### What is expected
Your response should be a copy of each line in the listing below that includes the word "none".

________________________

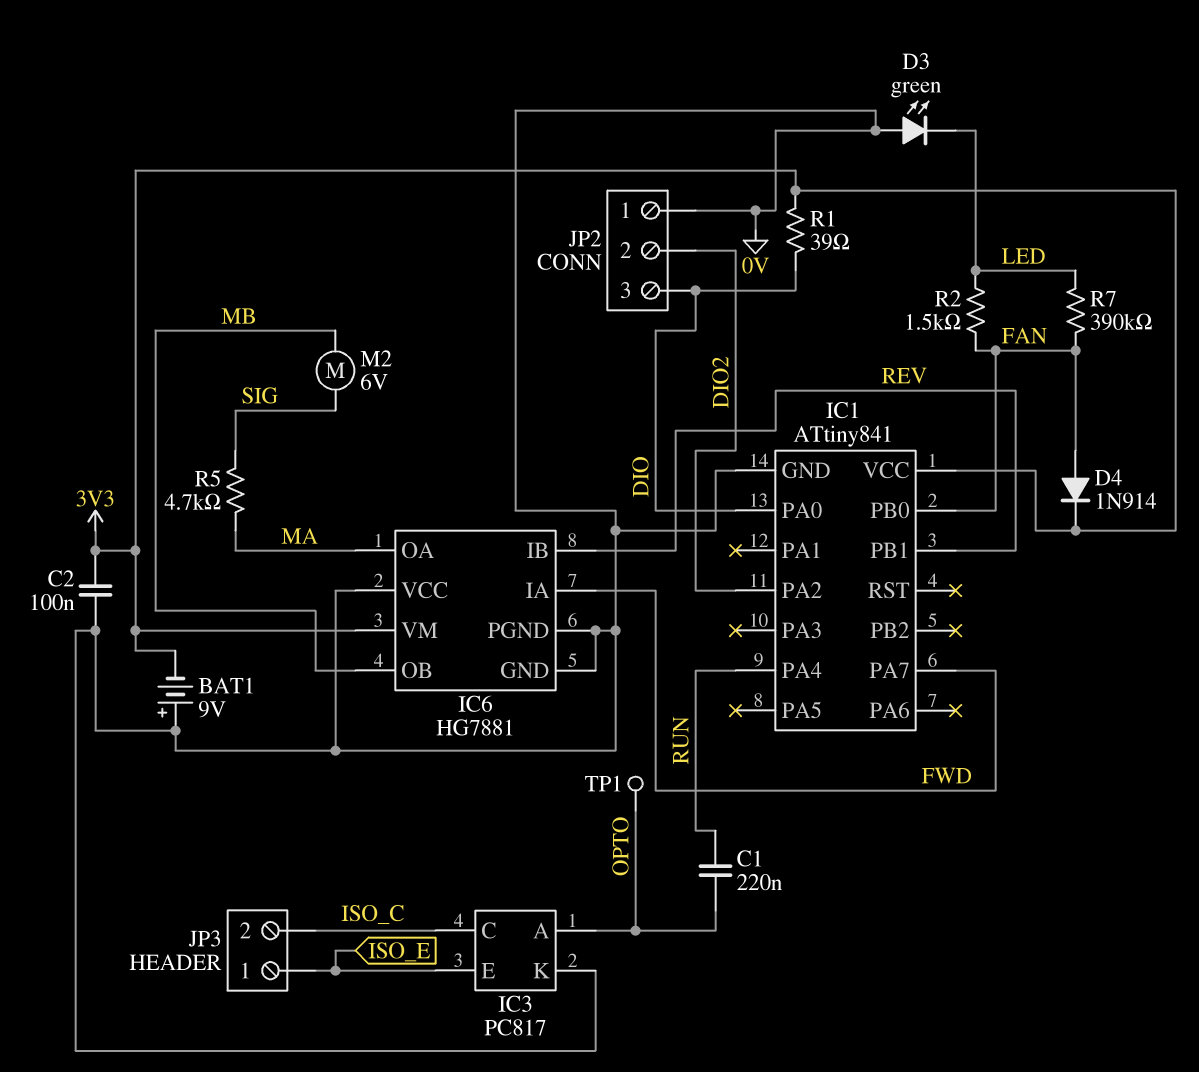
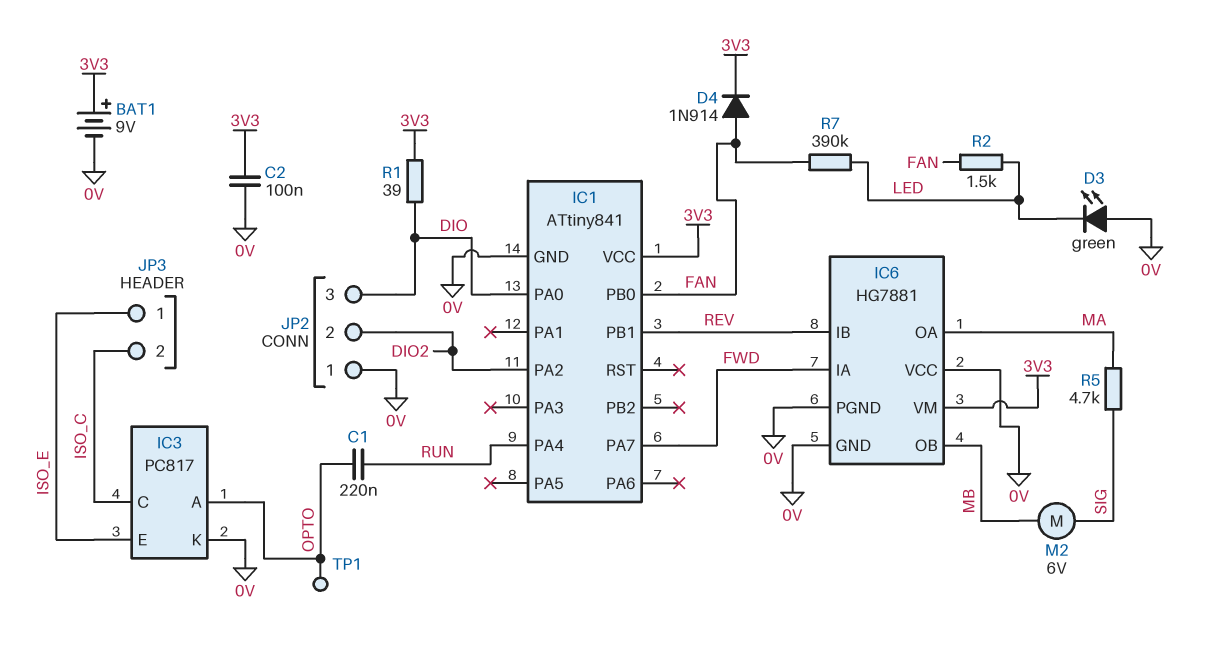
BAT1: 9V (plus 0V, minus 3V3) -> 9V (plus 3V3, minus 0V)

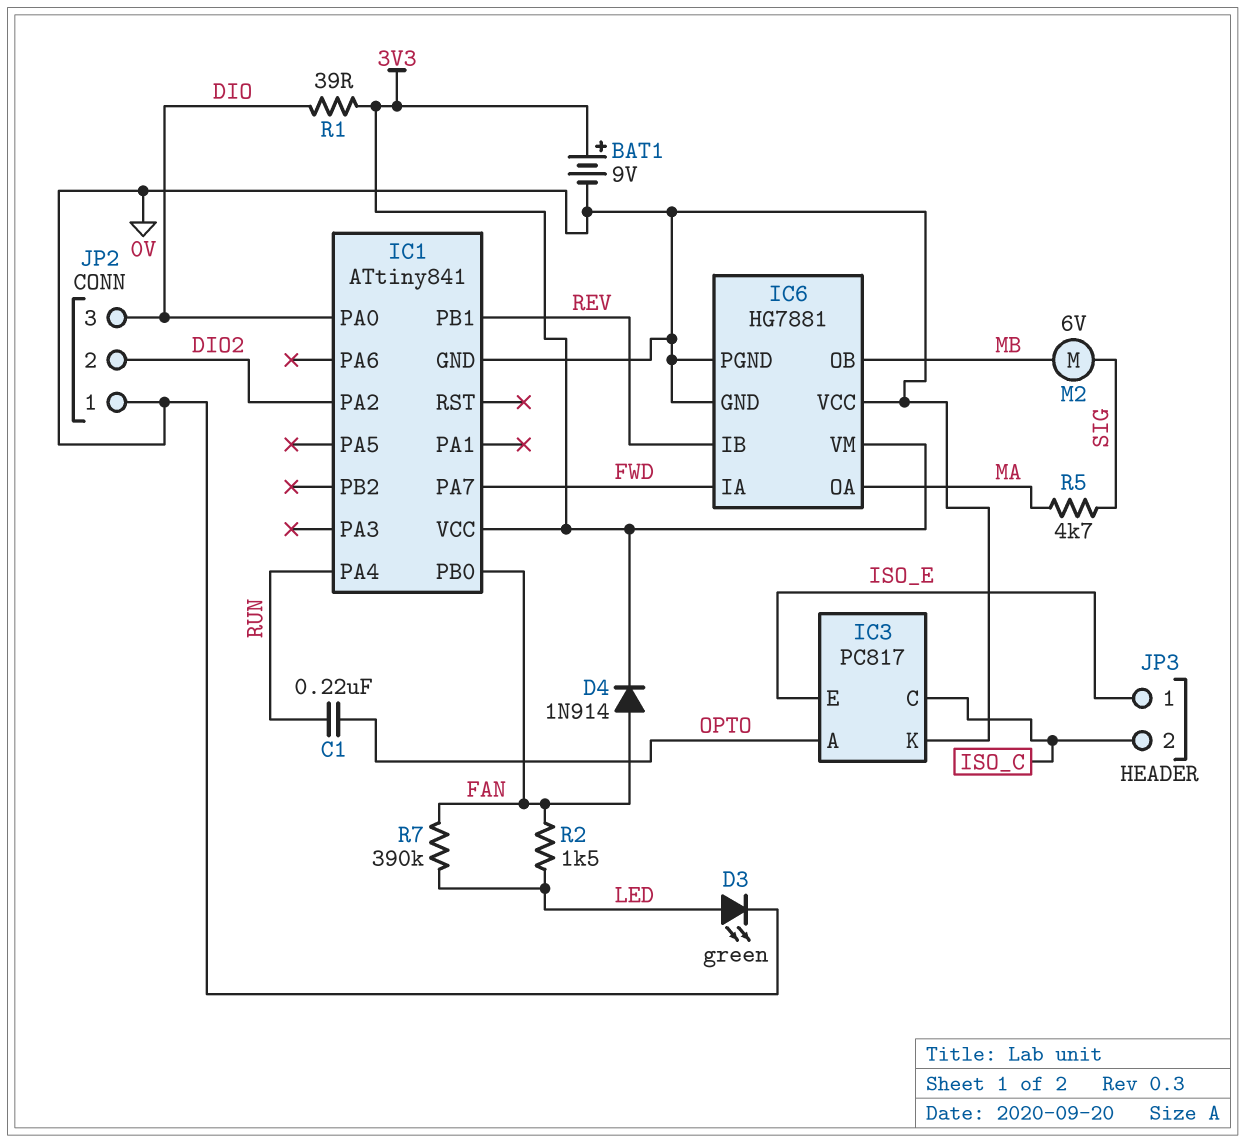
C2: 100nF (0V, 3V3) -> none
D3: LED green (A 0V, K LED) -> LED green (A LED, K 0V)
TP1: test point (OPTO) -> none

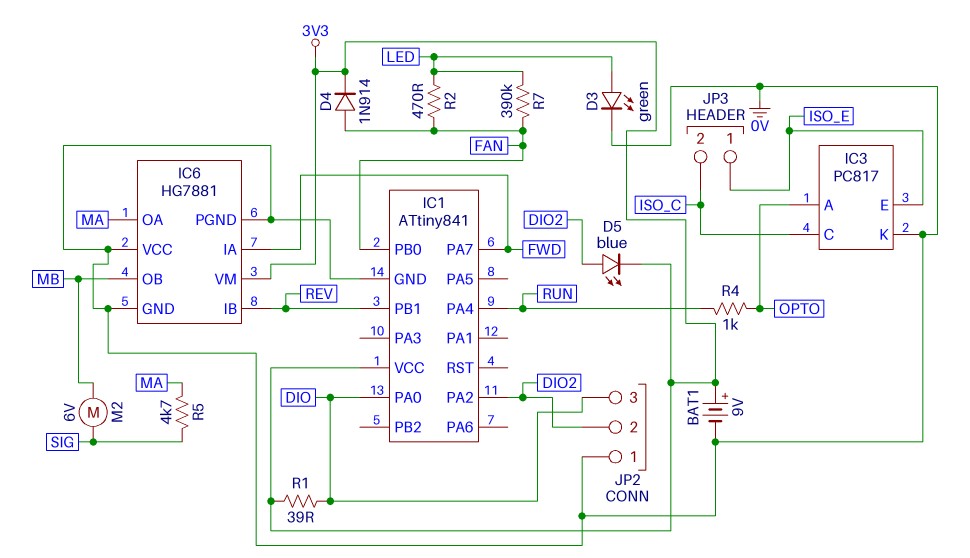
C1: 220nF (OPTO, RUN) -> none
D5: none -> LED blue (A DIO2, K 3V3)
R2: 1.5k (FAN, LED) -> 470 (FAN, LED)
R4: none -> 1k (OPTO, RUN)

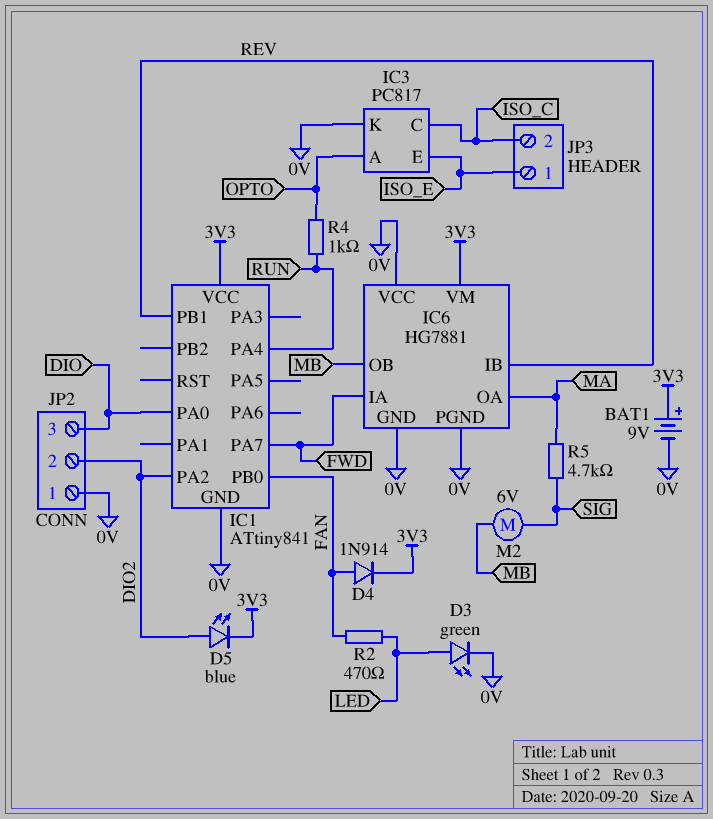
R1: 39 (3V3, DIO) -> none
R7: 390k (FAN, LED) -> none

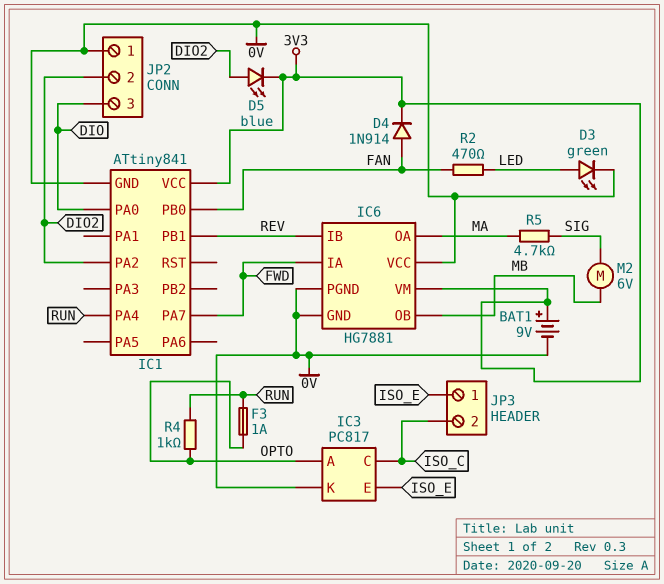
F3: none -> 1A (OPTO, RUN)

________________________

### Task output
C2: 100nF (0V, 3V3) -> none
TP1: test point (OPTO) -> none
C1: 220nF (OPTO, RUN) -> none
D5: none -> LED blue (A DIO2, K 3V3)
R4: none -> 1k (OPTO, RUN)
R1: 39 (3V3, DIO) -> none
R7: 390k (FAN, LED) -> none
F3: none -> 1A (OPTO, RUN)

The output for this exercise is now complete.